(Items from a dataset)
+-------+

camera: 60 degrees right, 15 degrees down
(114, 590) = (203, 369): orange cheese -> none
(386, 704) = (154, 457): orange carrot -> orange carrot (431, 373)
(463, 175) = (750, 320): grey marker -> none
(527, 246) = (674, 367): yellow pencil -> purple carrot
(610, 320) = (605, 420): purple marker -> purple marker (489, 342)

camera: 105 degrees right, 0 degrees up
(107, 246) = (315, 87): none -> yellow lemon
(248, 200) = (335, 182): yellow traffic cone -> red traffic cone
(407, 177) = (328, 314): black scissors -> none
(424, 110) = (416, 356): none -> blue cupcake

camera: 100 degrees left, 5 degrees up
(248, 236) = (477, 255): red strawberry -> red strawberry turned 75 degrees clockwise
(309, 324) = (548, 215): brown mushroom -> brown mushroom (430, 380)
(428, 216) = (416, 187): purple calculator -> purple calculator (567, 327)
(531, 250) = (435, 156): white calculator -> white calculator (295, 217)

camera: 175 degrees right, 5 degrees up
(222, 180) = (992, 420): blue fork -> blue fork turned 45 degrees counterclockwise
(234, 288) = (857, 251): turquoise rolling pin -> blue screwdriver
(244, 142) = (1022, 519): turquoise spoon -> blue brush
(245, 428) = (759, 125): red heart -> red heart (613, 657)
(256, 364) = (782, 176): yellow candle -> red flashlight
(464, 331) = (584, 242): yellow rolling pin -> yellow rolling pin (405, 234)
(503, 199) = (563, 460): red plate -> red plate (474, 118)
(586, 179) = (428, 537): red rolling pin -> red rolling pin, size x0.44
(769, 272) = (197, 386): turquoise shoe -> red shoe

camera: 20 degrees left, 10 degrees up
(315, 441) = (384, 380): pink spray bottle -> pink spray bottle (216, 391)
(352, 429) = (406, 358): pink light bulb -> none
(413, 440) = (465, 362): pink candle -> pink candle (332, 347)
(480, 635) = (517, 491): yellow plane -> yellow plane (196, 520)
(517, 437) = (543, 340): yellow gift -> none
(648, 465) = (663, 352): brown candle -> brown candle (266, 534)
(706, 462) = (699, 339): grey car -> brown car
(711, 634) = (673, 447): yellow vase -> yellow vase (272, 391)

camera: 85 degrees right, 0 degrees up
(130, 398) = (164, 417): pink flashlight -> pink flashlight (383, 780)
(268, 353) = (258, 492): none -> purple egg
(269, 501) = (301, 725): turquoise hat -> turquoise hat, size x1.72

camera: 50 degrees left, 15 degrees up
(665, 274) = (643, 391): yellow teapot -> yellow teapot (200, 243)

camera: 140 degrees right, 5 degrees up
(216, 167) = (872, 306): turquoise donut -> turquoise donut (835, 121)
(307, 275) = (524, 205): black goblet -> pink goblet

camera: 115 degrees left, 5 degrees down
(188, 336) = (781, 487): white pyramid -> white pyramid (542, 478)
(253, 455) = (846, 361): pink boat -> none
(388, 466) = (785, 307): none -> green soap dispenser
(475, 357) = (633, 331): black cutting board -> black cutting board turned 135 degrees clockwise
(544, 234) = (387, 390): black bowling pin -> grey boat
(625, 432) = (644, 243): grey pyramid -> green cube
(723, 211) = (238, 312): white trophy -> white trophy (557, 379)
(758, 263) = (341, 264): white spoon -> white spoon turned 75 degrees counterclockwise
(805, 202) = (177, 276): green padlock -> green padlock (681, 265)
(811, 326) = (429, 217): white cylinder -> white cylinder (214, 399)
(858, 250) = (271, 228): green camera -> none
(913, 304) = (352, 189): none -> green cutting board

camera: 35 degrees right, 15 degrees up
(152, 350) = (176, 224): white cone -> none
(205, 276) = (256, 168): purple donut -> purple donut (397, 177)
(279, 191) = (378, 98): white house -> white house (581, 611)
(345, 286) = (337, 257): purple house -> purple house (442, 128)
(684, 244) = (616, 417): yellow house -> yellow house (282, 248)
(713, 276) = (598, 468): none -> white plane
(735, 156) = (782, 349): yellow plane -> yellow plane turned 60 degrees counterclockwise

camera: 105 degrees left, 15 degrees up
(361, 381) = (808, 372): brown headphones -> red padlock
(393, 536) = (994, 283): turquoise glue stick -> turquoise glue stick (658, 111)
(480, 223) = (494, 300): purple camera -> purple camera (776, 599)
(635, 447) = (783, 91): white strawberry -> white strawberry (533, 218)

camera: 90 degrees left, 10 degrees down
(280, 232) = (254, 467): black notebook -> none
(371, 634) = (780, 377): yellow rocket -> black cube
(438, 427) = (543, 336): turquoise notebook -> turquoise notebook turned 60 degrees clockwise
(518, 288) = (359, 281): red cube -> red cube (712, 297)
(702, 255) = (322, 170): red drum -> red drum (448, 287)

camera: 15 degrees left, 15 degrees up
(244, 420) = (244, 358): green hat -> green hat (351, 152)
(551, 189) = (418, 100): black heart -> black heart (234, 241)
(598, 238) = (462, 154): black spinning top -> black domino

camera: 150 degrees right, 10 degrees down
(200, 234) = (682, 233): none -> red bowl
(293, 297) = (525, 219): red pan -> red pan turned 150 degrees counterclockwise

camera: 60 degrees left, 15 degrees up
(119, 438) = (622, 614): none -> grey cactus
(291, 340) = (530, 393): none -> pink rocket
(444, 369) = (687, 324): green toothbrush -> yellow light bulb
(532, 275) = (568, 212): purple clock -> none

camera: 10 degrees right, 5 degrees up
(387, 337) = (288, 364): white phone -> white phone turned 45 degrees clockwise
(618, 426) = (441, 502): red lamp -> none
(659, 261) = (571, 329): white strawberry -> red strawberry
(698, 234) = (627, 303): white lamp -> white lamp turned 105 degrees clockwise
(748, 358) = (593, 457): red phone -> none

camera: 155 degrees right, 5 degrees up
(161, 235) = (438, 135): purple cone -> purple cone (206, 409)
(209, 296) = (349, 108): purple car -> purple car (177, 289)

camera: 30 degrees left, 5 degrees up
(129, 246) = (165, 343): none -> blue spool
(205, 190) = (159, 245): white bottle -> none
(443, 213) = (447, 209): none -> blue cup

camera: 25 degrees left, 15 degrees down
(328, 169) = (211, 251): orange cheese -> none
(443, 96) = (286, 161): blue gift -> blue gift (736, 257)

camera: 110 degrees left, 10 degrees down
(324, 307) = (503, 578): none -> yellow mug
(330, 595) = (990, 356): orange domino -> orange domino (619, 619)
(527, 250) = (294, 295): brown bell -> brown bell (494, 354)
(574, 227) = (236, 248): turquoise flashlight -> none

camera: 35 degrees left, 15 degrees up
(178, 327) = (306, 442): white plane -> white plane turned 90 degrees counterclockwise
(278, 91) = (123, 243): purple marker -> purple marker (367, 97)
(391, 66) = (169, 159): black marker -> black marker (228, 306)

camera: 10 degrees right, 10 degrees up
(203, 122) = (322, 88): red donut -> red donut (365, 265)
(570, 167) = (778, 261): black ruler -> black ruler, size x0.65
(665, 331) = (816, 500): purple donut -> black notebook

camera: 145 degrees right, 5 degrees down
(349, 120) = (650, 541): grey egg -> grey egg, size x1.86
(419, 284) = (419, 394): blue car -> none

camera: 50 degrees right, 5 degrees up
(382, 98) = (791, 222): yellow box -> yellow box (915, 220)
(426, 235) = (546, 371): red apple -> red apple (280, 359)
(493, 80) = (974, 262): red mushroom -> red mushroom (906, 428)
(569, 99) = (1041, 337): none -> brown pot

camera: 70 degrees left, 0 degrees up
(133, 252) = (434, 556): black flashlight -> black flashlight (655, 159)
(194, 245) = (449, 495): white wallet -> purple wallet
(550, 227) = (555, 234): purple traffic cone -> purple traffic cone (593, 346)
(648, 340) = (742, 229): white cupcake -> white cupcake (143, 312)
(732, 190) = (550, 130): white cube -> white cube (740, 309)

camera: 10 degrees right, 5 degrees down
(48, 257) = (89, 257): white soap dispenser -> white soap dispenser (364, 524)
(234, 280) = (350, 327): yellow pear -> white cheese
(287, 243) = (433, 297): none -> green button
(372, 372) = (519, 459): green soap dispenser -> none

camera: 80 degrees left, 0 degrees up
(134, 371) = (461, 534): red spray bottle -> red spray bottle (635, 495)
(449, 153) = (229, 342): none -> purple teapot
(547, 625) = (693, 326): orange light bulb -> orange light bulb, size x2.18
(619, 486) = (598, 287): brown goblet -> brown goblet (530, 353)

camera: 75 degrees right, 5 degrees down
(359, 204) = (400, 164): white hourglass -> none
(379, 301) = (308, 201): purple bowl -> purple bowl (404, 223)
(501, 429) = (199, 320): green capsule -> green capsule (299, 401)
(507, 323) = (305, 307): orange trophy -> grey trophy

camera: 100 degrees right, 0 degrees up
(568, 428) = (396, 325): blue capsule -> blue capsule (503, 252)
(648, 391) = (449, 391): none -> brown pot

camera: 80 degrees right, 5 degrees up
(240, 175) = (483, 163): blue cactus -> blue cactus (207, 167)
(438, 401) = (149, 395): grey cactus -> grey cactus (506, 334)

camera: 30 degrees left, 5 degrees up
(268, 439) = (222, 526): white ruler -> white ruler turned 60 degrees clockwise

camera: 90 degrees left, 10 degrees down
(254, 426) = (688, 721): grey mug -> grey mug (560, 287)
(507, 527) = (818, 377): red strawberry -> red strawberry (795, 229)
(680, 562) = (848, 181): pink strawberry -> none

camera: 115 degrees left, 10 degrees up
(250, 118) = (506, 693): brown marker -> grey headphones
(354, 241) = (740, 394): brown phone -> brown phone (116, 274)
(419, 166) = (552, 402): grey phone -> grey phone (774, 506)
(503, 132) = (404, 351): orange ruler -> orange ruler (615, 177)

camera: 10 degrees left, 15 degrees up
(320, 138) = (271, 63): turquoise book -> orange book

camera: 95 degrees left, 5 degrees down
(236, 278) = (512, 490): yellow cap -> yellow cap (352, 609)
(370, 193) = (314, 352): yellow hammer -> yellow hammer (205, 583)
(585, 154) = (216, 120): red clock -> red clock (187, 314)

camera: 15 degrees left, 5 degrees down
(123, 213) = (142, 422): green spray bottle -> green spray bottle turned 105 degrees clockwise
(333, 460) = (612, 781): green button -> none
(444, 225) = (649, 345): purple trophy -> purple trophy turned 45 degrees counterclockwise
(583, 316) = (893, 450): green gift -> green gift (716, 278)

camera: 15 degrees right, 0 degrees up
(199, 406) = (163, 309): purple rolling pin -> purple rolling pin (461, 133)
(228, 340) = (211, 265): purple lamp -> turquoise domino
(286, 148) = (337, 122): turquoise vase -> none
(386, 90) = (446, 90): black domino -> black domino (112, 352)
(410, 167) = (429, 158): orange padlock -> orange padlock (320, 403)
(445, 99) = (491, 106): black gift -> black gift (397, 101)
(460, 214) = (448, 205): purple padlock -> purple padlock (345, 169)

+-------+

> **Exercise requirements**: From the very first line of the records down to the line with "camera: 175 degrees right, 5 degrees up", please write out each line exactly, including both ends and no other lines.

> **Result for this exercise**:
camera: 60 degrees right, 15 degrees down
(114, 590) = (203, 369): orange cheese -> none
(386, 704) = (154, 457): orange carrot -> orange carrot (431, 373)
(463, 175) = (750, 320): grey marker -> none
(527, 246) = (674, 367): yellow pencil -> purple carrot
(610, 320) = (605, 420): purple marker -> purple marker (489, 342)

camera: 105 degrees right, 0 degrees up
(107, 246) = (315, 87): none -> yellow lemon
(248, 200) = (335, 182): yellow traffic cone -> red traffic cone
(407, 177) = (328, 314): black scissors -> none
(424, 110) = (416, 356): none -> blue cupcake

camera: 100 degrees left, 5 degrees up
(248, 236) = (477, 255): red strawberry -> red strawberry turned 75 degrees clockwise
(309, 324) = (548, 215): brown mushroom -> brown mushroom (430, 380)
(428, 216) = (416, 187): purple calculator -> purple calculator (567, 327)
(531, 250) = (435, 156): white calculator -> white calculator (295, 217)

camera: 175 degrees right, 5 degrees up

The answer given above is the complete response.